_DATA UNDER STUDY:_

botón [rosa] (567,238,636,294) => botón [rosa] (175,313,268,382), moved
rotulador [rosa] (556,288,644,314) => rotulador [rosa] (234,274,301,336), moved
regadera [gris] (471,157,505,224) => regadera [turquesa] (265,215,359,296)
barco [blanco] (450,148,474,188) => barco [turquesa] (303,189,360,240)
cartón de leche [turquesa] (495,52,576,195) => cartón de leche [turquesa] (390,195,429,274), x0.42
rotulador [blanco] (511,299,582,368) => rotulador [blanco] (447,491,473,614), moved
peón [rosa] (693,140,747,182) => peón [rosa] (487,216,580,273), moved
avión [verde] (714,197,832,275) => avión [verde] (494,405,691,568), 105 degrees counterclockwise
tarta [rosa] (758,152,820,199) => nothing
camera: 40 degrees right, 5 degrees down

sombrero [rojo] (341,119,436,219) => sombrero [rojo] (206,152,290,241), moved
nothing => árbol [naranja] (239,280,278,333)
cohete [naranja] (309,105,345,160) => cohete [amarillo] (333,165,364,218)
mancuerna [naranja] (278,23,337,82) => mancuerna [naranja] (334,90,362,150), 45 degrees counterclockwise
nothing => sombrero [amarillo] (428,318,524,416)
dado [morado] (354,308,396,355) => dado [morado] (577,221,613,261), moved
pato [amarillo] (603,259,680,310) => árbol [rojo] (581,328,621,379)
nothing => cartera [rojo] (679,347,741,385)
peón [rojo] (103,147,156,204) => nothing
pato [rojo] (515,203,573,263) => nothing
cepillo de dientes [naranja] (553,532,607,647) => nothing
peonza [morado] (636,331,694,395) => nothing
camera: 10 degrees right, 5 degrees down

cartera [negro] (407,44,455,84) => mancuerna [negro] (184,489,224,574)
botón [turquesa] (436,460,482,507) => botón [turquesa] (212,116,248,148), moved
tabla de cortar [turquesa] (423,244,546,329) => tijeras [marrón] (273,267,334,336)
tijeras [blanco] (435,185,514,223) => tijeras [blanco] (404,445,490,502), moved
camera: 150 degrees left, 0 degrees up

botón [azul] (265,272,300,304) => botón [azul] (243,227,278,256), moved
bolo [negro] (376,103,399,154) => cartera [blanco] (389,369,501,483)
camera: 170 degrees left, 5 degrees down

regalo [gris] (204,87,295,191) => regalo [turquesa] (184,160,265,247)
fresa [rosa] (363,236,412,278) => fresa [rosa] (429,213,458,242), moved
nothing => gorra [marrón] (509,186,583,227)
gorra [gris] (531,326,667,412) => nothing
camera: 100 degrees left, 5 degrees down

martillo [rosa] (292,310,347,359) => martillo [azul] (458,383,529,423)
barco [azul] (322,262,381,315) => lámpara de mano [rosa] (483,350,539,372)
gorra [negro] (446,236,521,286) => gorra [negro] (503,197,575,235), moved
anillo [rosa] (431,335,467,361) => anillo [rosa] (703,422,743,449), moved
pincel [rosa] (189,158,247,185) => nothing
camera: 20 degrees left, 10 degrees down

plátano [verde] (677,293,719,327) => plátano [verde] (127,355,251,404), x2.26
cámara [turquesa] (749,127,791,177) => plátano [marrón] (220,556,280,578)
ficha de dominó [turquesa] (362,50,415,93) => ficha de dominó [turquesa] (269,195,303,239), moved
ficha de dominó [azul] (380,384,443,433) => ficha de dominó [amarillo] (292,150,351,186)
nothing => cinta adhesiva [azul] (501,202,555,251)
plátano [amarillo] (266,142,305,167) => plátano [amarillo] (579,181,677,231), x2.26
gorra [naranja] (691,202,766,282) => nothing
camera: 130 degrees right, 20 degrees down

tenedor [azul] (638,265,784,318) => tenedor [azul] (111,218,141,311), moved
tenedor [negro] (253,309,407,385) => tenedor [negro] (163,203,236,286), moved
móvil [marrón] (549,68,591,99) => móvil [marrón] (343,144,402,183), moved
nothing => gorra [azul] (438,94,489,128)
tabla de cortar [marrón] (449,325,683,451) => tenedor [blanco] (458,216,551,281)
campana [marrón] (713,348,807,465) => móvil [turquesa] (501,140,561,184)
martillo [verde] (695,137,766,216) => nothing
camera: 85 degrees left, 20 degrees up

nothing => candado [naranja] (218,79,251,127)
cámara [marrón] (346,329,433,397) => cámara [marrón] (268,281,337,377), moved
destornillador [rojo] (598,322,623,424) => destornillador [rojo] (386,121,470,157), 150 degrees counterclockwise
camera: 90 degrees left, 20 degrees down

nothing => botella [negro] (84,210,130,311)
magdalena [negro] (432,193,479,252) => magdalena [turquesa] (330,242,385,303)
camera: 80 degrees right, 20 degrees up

_WHAT IS EXPECTED:_ Each line in the listing above from the one containing "regadera [gris] (471,157,505,224)" through the one containing "avión [verde] (714,197,832,275)" should be repeated exactly, and no other line.

_EXERCISE RESULT:_
regadera [gris] (471,157,505,224) => regadera [turquesa] (265,215,359,296)
barco [blanco] (450,148,474,188) => barco [turquesa] (303,189,360,240)
cartón de leche [turquesa] (495,52,576,195) => cartón de leche [turquesa] (390,195,429,274), x0.42
rotulador [blanco] (511,299,582,368) => rotulador [blanco] (447,491,473,614), moved
peón [rosa] (693,140,747,182) => peón [rosa] (487,216,580,273), moved
avión [verde] (714,197,832,275) => avión [verde] (494,405,691,568), 105 degrees counterclockwise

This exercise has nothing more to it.